Study material:

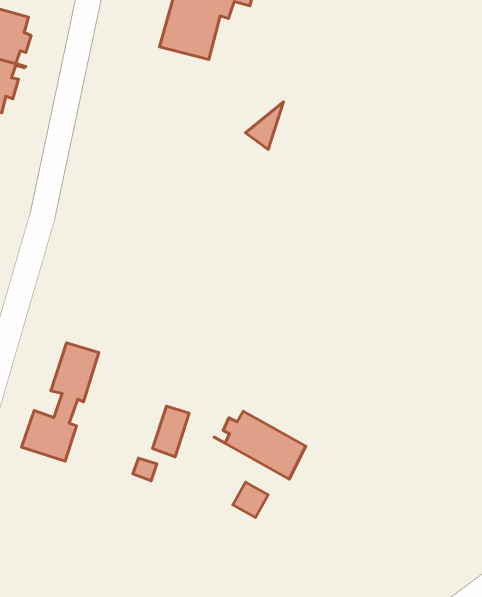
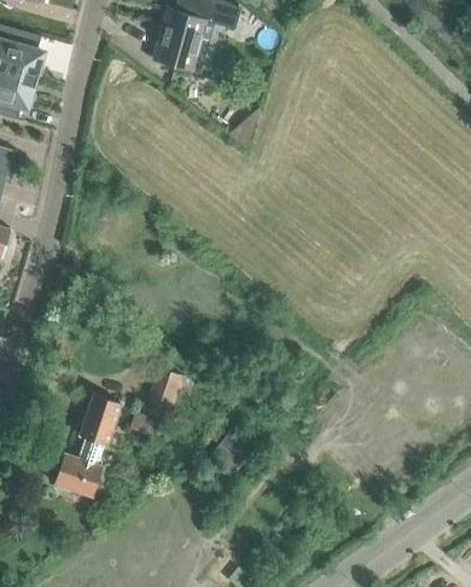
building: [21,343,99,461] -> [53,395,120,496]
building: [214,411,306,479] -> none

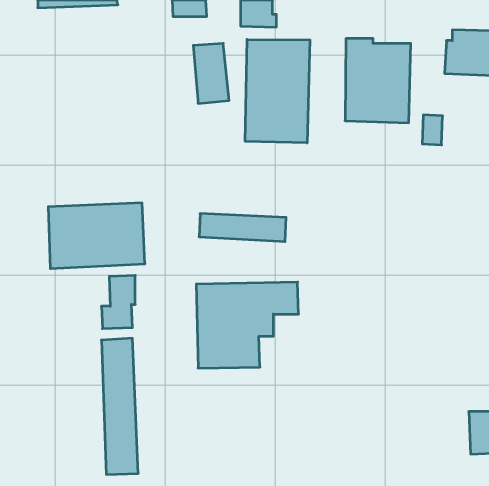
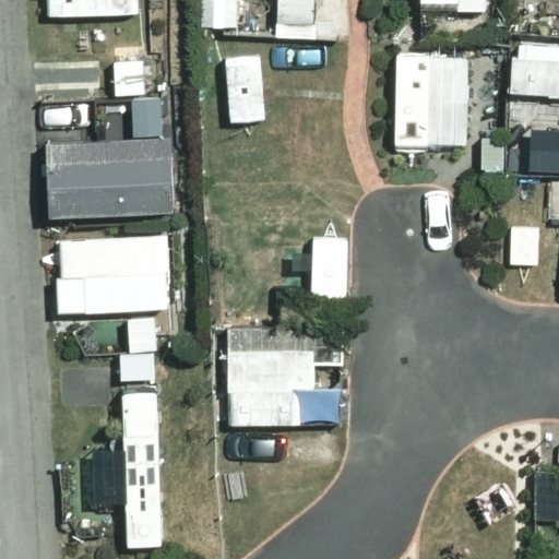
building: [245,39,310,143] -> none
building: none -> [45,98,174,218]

...

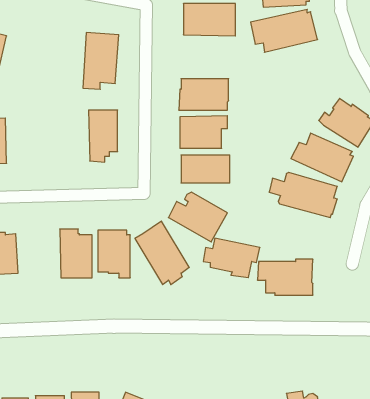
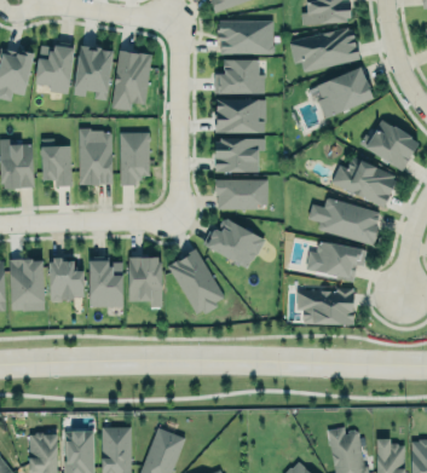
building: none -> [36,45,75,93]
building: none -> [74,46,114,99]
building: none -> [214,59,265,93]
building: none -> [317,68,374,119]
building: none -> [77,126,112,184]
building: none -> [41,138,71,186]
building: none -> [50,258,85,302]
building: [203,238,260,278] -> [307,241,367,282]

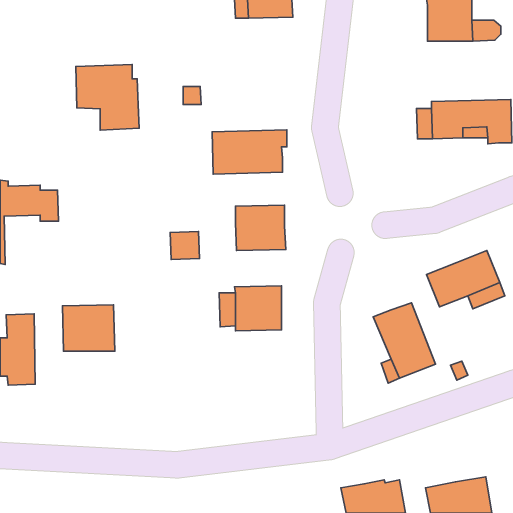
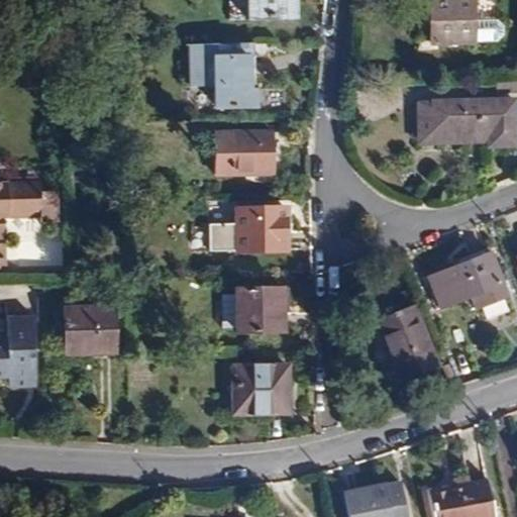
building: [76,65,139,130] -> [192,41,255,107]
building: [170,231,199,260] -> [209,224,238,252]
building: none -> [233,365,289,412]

Written task: The entries above hold a line with "building: [170,231,199,260] ->" and a later line with "building: none -> [233,365,289,412]". Write out exactly those lines and all lines between, nothing more.

Answer section:
building: [170,231,199,260] -> [209,224,238,252]
building: none -> [233,365,289,412]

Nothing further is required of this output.